Dataset extract START
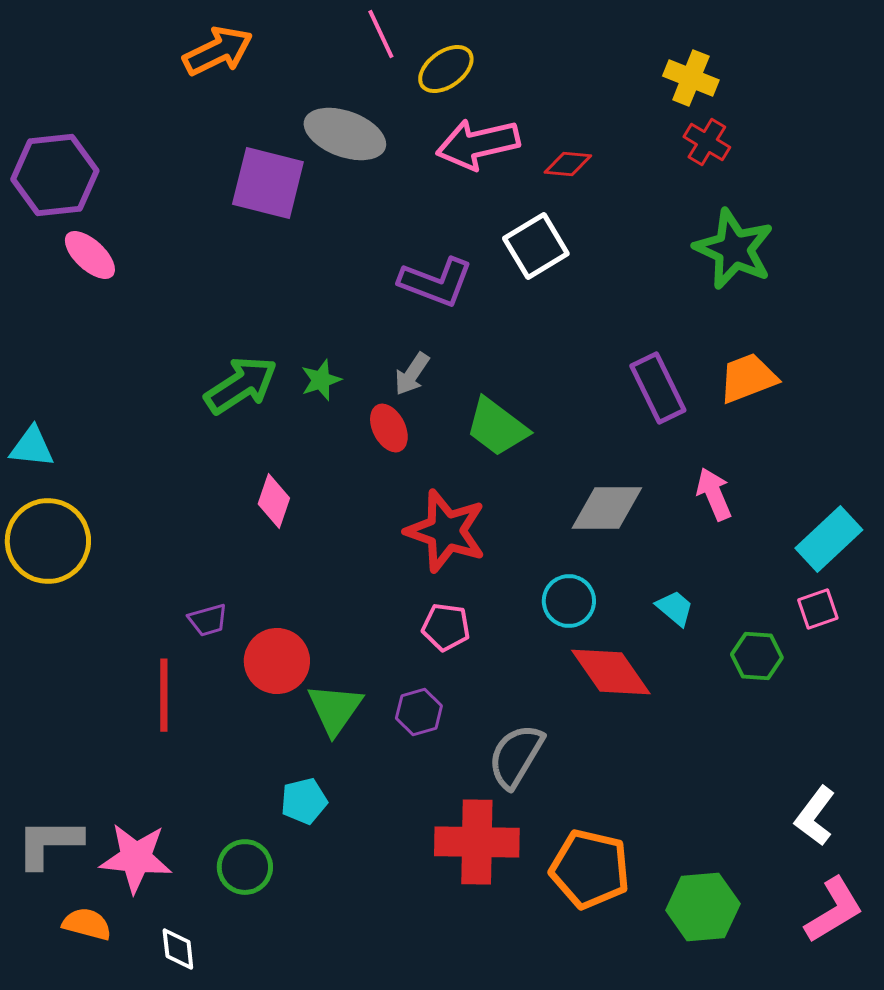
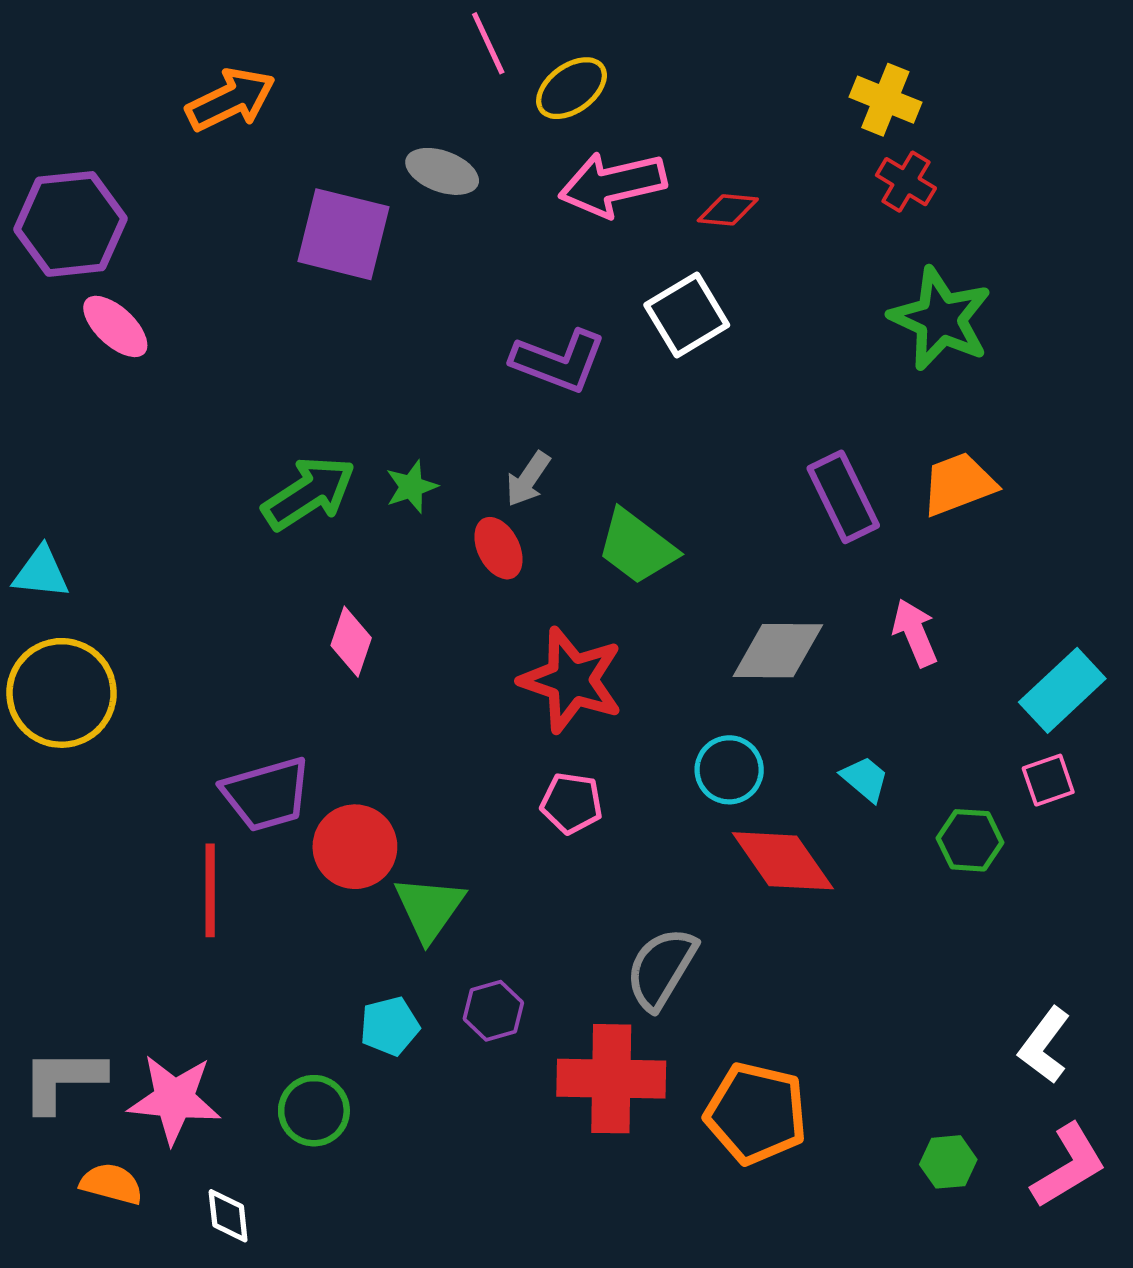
orange arrow: (218, 51) -> (231, 100), moved
gray ellipse: (345, 134) -> (442, 171), size x0.7
purple trapezoid: (208, 620) -> (267, 794), size x1.8
purple hexagon: (419, 712) -> (493, 1011), moved
green hexagon: (703, 907) -> (948, 1162), moved, size x0.6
Dataset extract END
> [Problem to work on]:
Restate the data word for word without pictures.

> [Exercise answer]:
orange arrow: (218, 51) -> (231, 100), moved
gray ellipse: (345, 134) -> (442, 171), size x0.7
purple trapezoid: (208, 620) -> (267, 794), size x1.8
purple hexagon: (419, 712) -> (493, 1011), moved
green hexagon: (703, 907) -> (948, 1162), moved, size x0.6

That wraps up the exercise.